━━━ The data ━━━
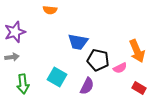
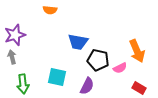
purple star: moved 3 px down
gray arrow: rotated 96 degrees counterclockwise
cyan square: rotated 18 degrees counterclockwise
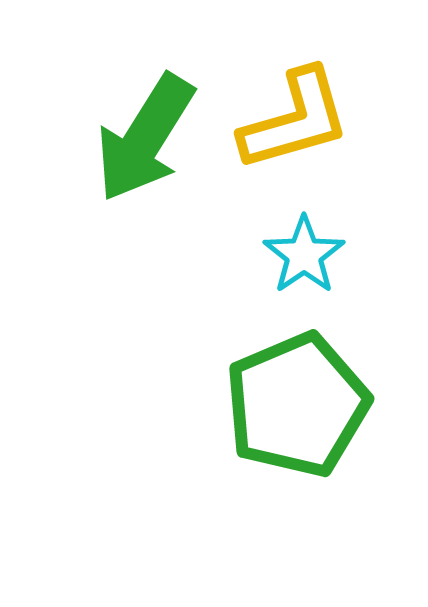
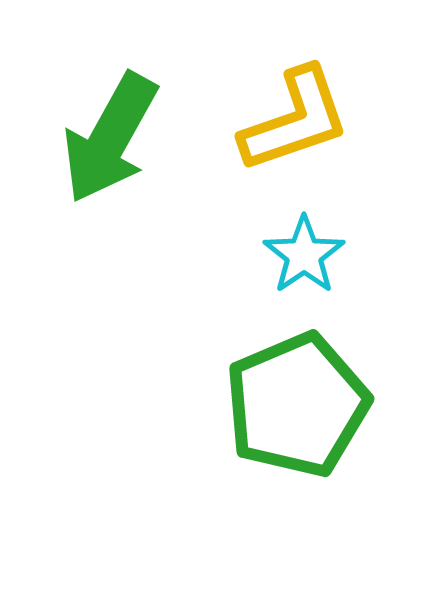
yellow L-shape: rotated 3 degrees counterclockwise
green arrow: moved 35 px left; rotated 3 degrees counterclockwise
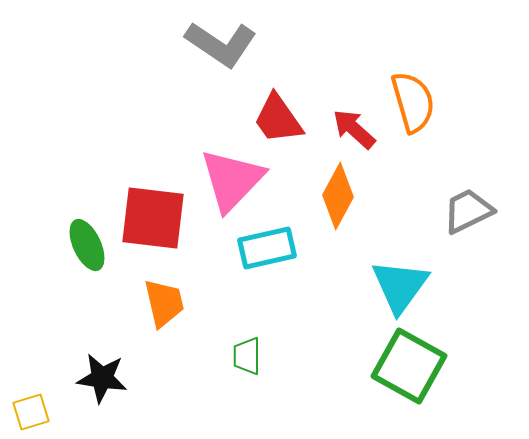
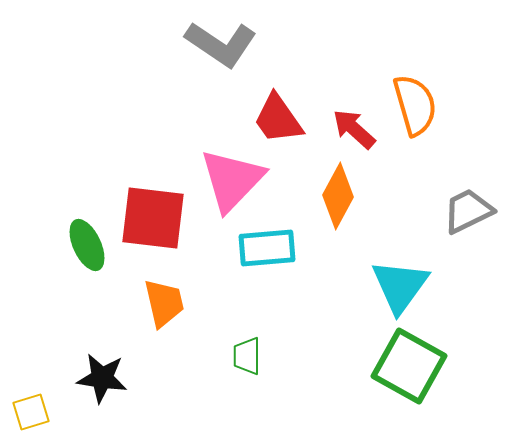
orange semicircle: moved 2 px right, 3 px down
cyan rectangle: rotated 8 degrees clockwise
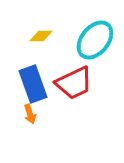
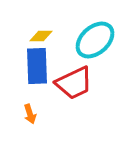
cyan ellipse: rotated 9 degrees clockwise
blue rectangle: moved 4 px right, 18 px up; rotated 18 degrees clockwise
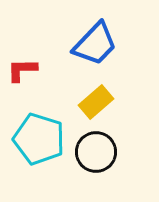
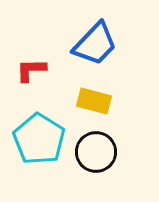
red L-shape: moved 9 px right
yellow rectangle: moved 2 px left, 1 px up; rotated 56 degrees clockwise
cyan pentagon: rotated 15 degrees clockwise
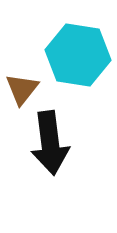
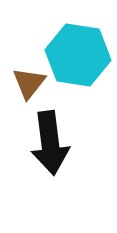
brown triangle: moved 7 px right, 6 px up
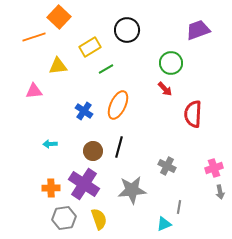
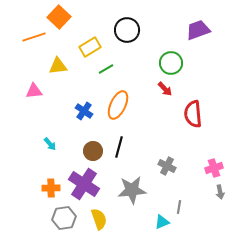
red semicircle: rotated 8 degrees counterclockwise
cyan arrow: rotated 128 degrees counterclockwise
cyan triangle: moved 2 px left, 2 px up
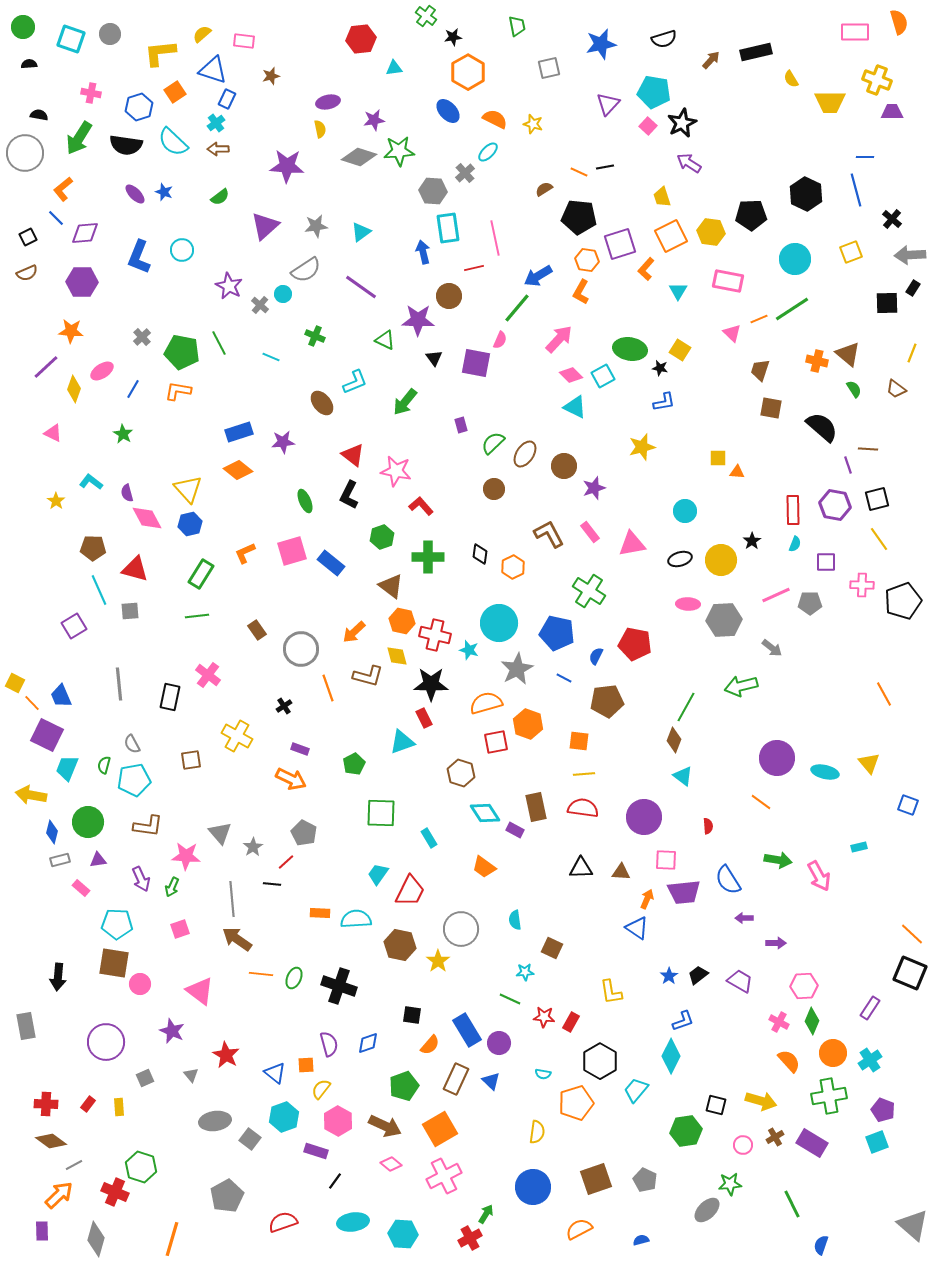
━━━
Look through the entries for lines containing the word "arrow" and return each one.

Task output:
gray arrow: rotated 96 degrees counterclockwise
green arrow: moved 35 px left; rotated 3 degrees counterclockwise
cyan arrow: rotated 128 degrees counterclockwise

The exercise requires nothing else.